— Task prompt —
Only the lines from the one containing "MATRIX1 pin DIN: A4 -> none" through the end of the records should be retyped, exactly and including both ends; pictures stay out.
* * * * * * * * *
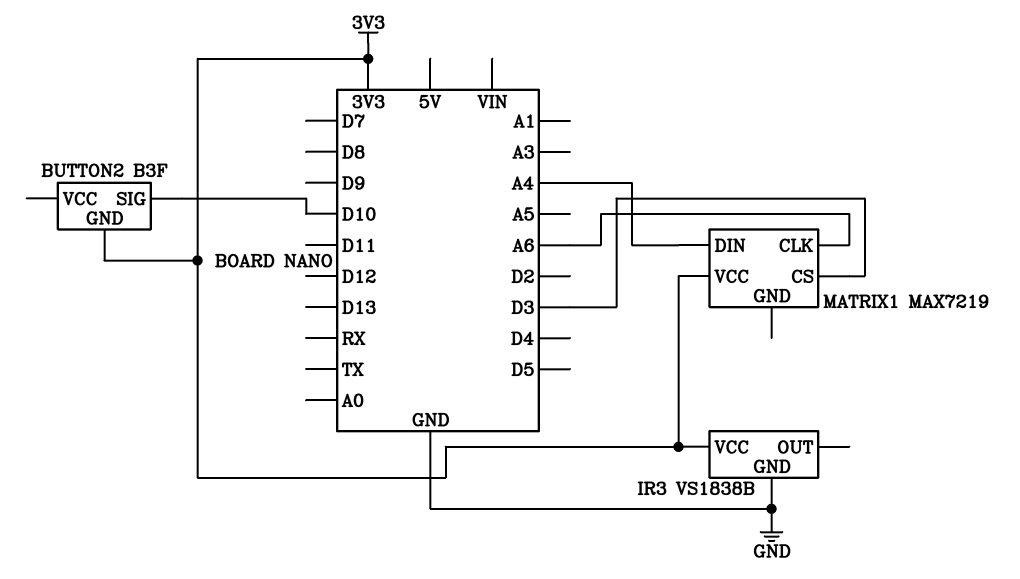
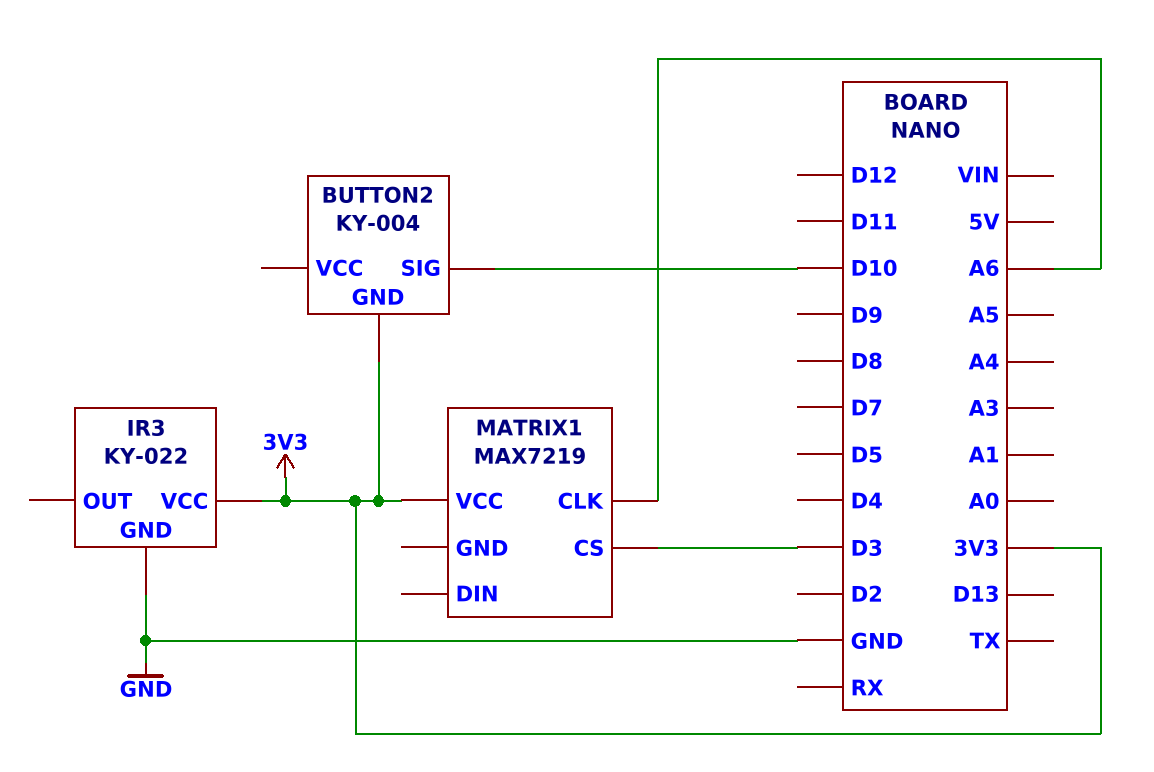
BUTTON2: B3F -> KY-004
IR3: VS1838B -> KY-022
MATRIX1 pin DIN: A4 -> none

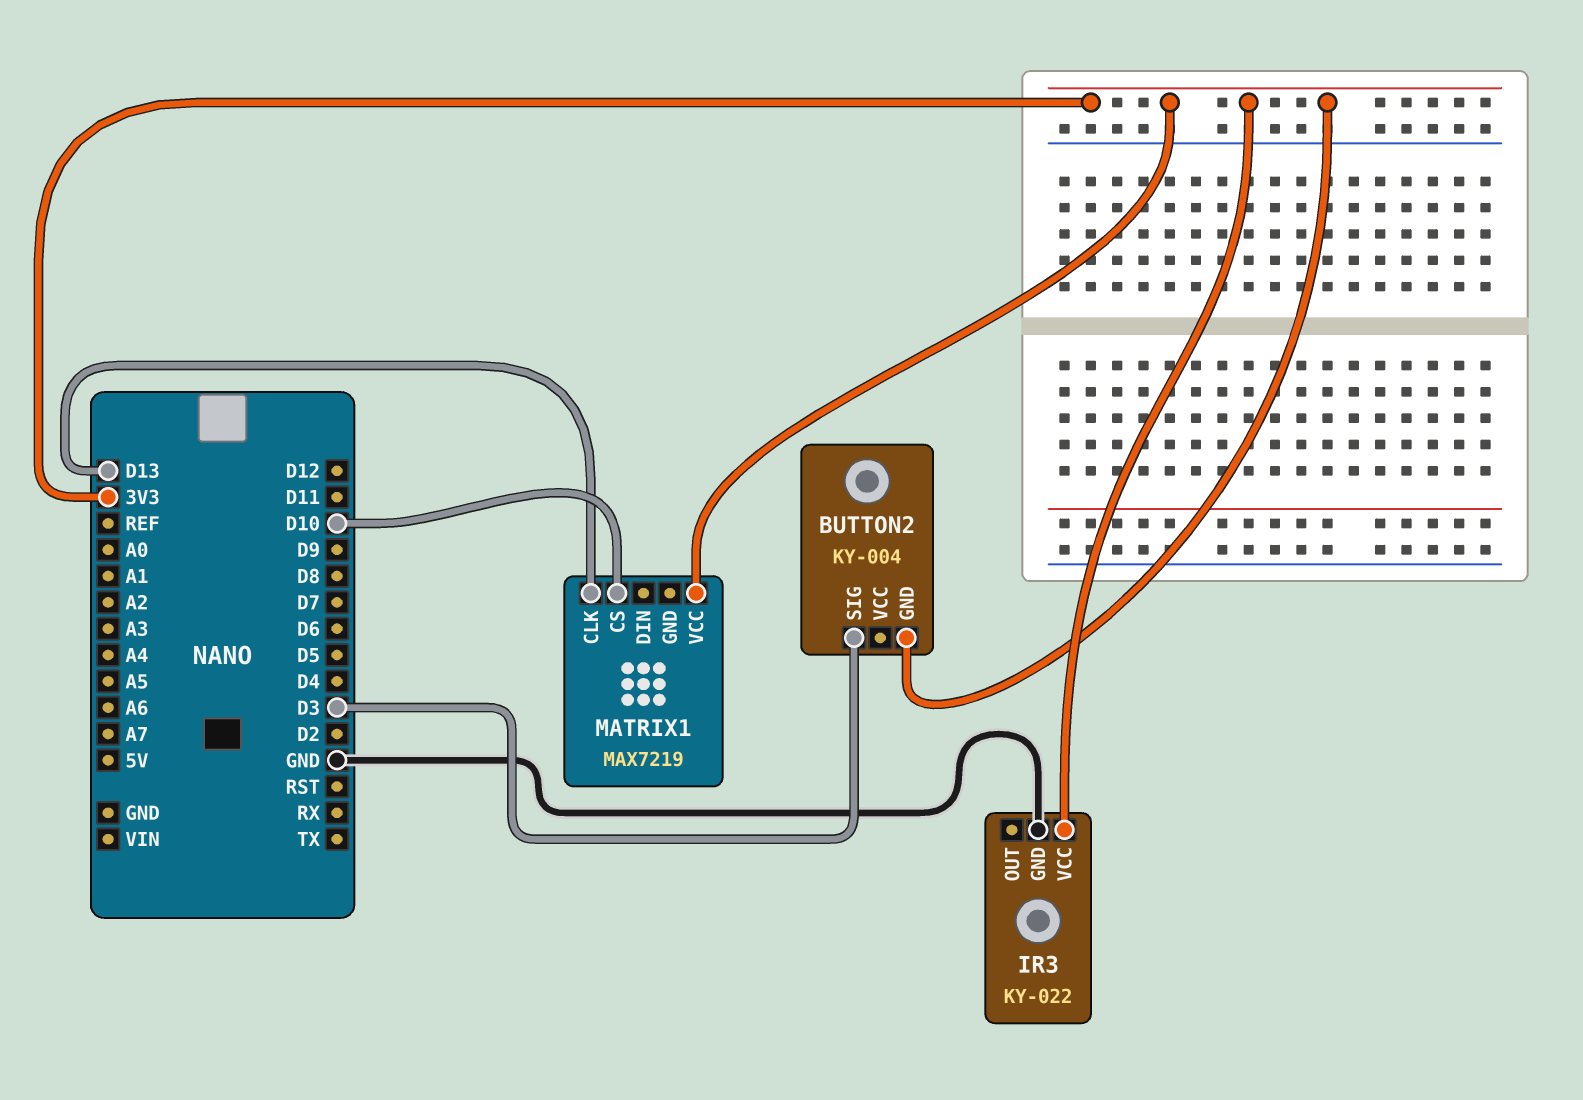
BUTTON2 pin SIG: D10 -> D3
MATRIX1 pin CLK: A6 -> D13
MATRIX1 pin CS: D3 -> D10

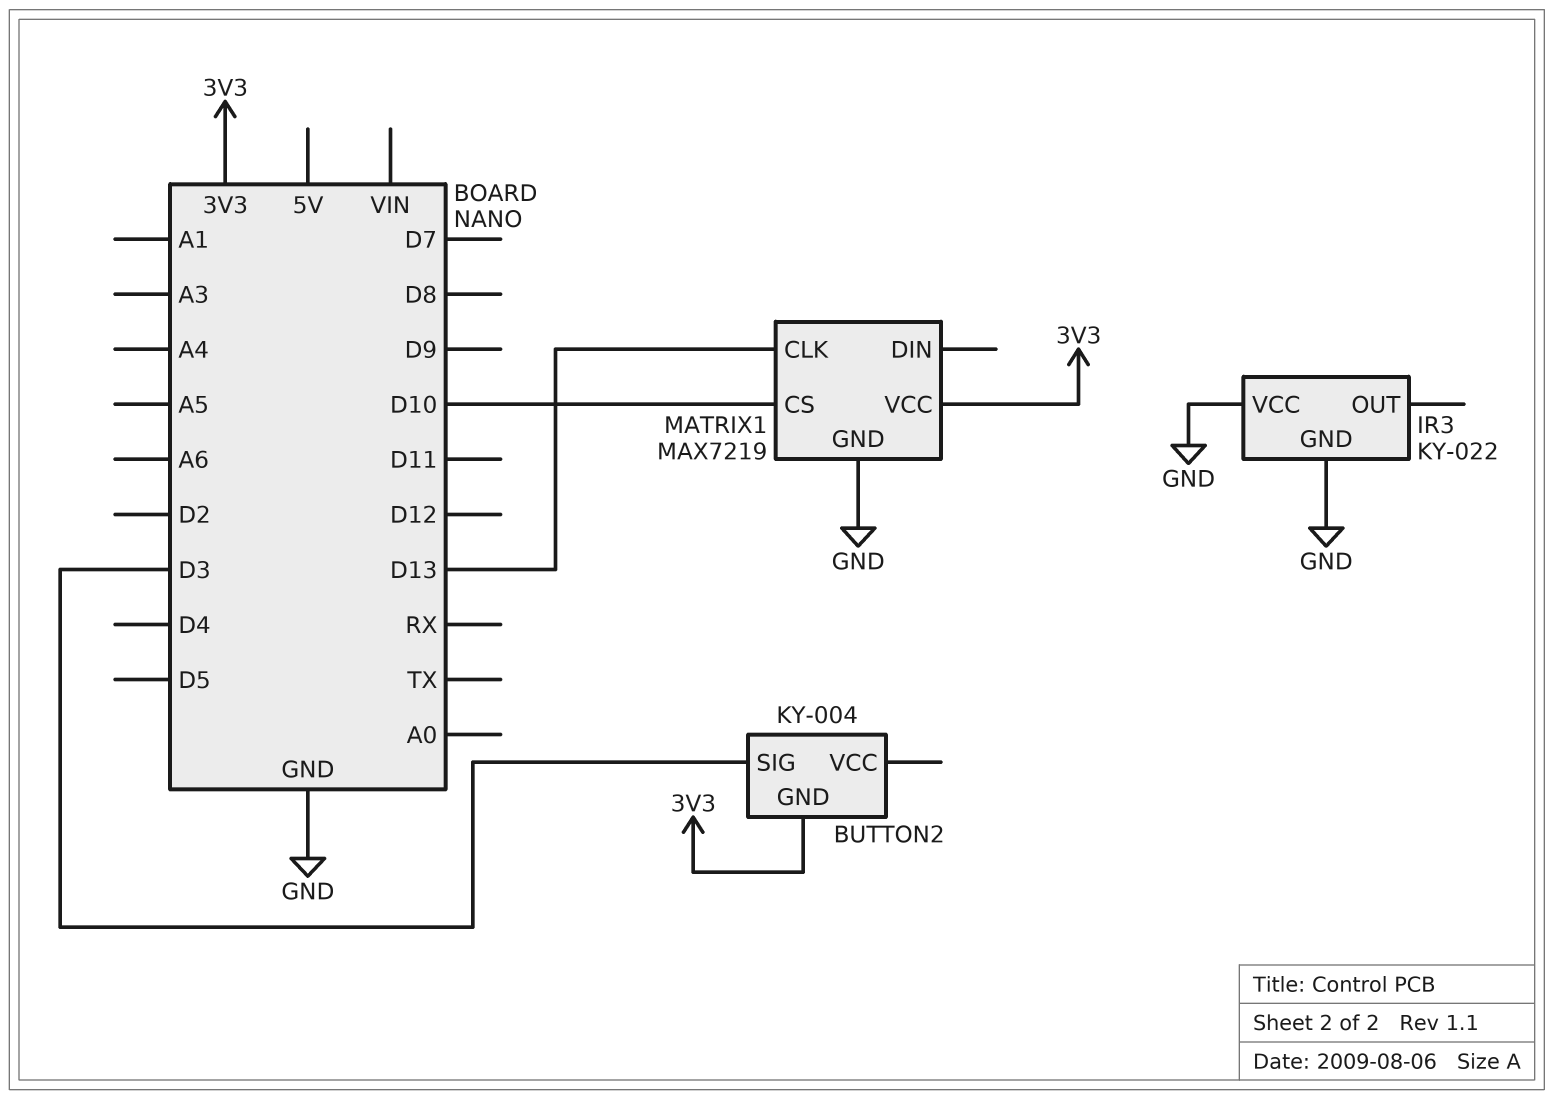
IR3 pin VCC: 3V3 -> GND
MATRIX1 pin GND: none -> GND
* * * * * * * * *
— Exercise result —
MATRIX1 pin DIN: A4 -> none

BUTTON2 pin SIG: D10 -> D3
MATRIX1 pin CLK: A6 -> D13
MATRIX1 pin CS: D3 -> D10

IR3 pin VCC: 3V3 -> GND
MATRIX1 pin GND: none -> GND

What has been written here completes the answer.